■ SOURCE INFORMATION
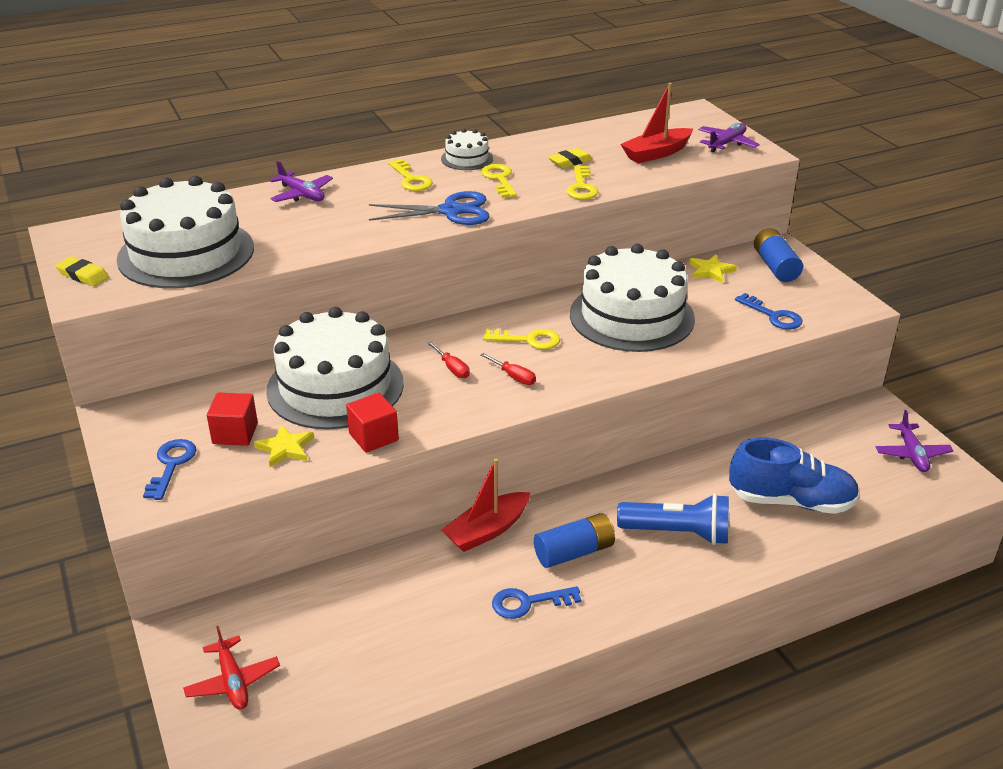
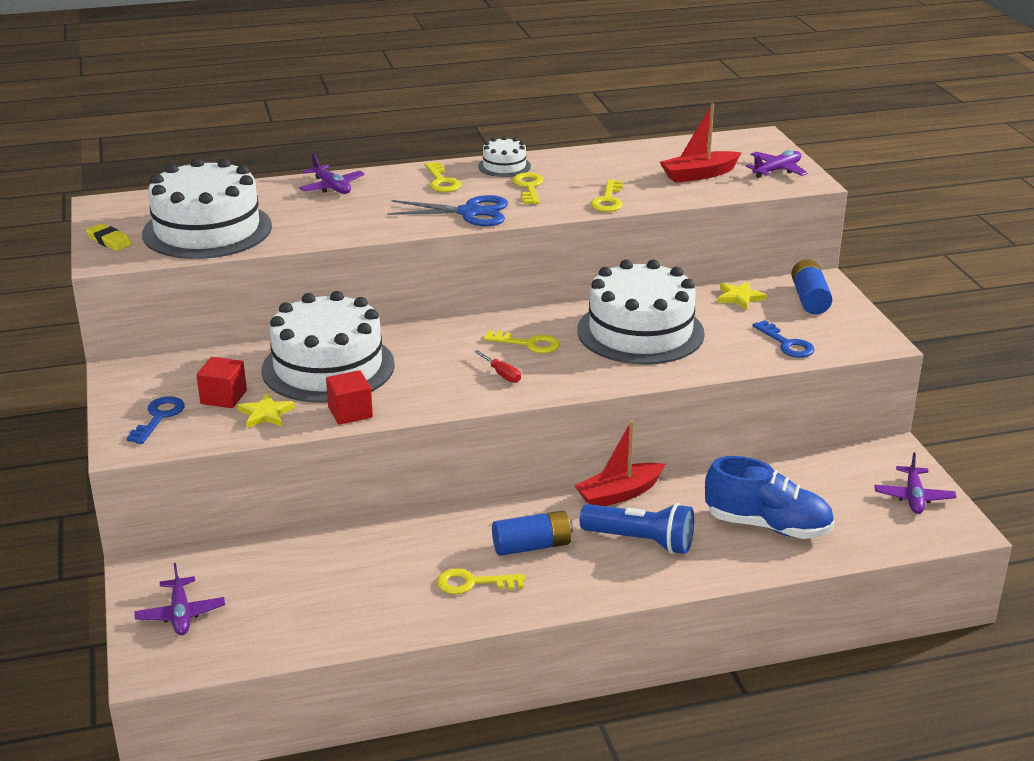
camera: 10 degrees right, 5 degrees down
(233, 681) = (180, 614): red plane -> purple plane
(452, 368) = (445, 362): red screwdriver -> none
(487, 530) = (454, 519): red boat -> red boat (619, 494)
(528, 603) = (473, 583): blue key -> yellow key
(570, 162) = (607, 176): yellow eraser -> none

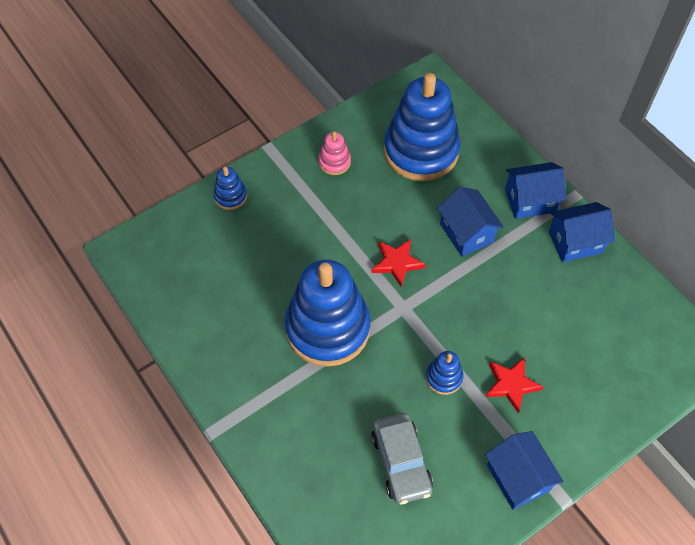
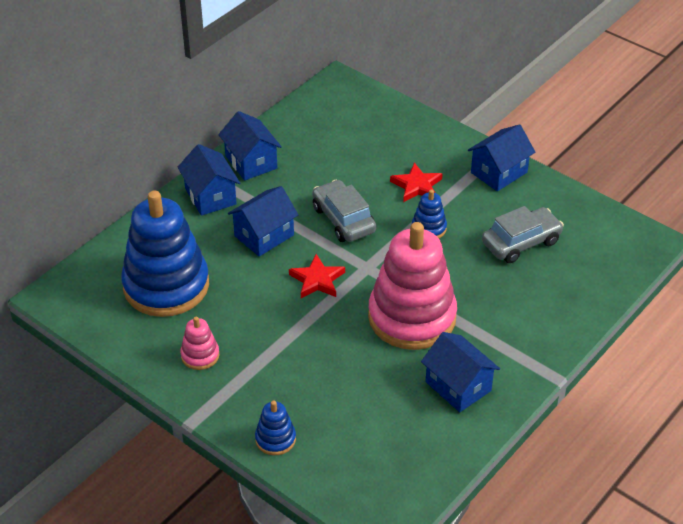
camera: 105 degrees left, 15 degrees down
(234, 342) = (458, 386): none -> blue house
(327, 328) = (412, 317): blue stacking toy -> pink stacking toy
(474, 303) = (343, 219): none -> grey car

■ TASK ITEM
Take the lines from the one that contains "(570, 162) = (607, 176): yellow" down to the last line of the listing above, both included, and set them down exactly, leaving out pictures.

■ ANSWER TO THIS TASK
(570, 162) = (607, 176): yellow eraser -> none

camera: 105 degrees left, 15 degrees down
(234, 342) = (458, 386): none -> blue house
(327, 328) = (412, 317): blue stacking toy -> pink stacking toy
(474, 303) = (343, 219): none -> grey car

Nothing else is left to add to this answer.